╭──
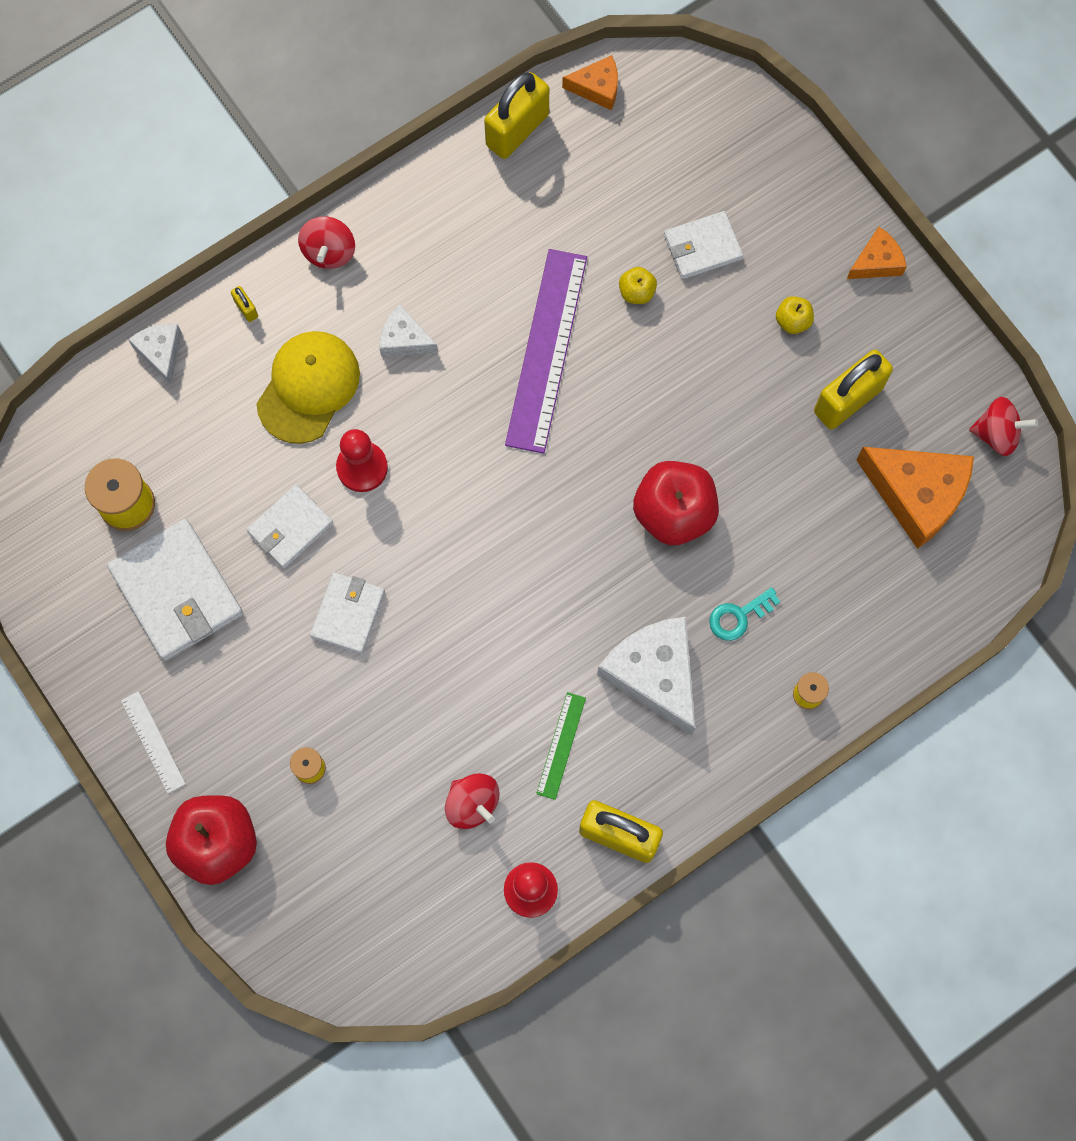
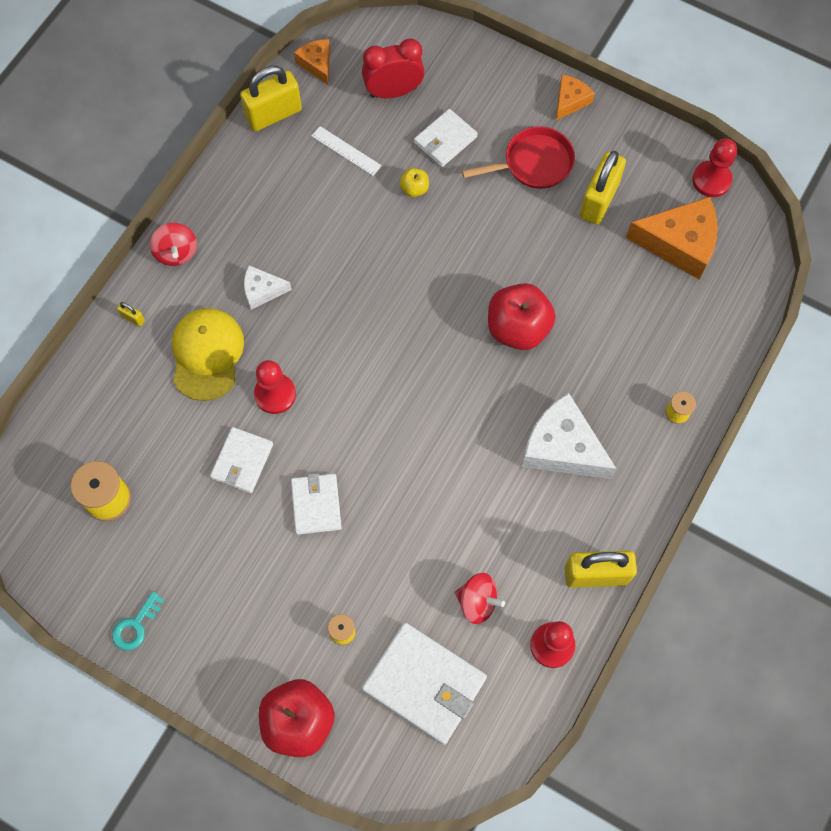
camera: 25 degrees left, 5 degrees down
white wallet [107,519,243,661] -> white wallet moved to [362,623,487,745]
white ruler [121,691,186,794] -> white ruler moved to [311,126,382,176]
white cheese [128,324,182,385] -> none
yellow padlock [484,72,549,159] -> yellow padlock turned 45 degrees clockwise [240,66,302,131]
purple ruler [505,249,587,454] -> none
green ruler [536,692,586,800] -> none
orange cheese [562,55,618,110] -> orange cheese turned 90 degrees counterclockwise [294,39,330,85]
turquoise key [709,587,780,641] -> turquoise key moved to [112,591,164,651]
yellow apple [776,296,814,334] -> red pan [462,126,575,189]
red spinning top [969,397,1038,456] -> red pawn [692,138,737,197]
none -> red clock [362,39,425,98]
╰──
## Problem to solve
Retype everything in the entries exactly except the pictures.

## Completed exercise
camera: 25 degrees left, 5 degrees down
white wallet [107,519,243,661] -> white wallet moved to [362,623,487,745]
white ruler [121,691,186,794] -> white ruler moved to [311,126,382,176]
white cheese [128,324,182,385] -> none
yellow padlock [484,72,549,159] -> yellow padlock turned 45 degrees clockwise [240,66,302,131]
purple ruler [505,249,587,454] -> none
green ruler [536,692,586,800] -> none
orange cheese [562,55,618,110] -> orange cheese turned 90 degrees counterclockwise [294,39,330,85]
turquoise key [709,587,780,641] -> turquoise key moved to [112,591,164,651]
yellow apple [776,296,814,334] -> red pan [462,126,575,189]
red spinning top [969,397,1038,456] -> red pawn [692,138,737,197]
none -> red clock [362,39,425,98]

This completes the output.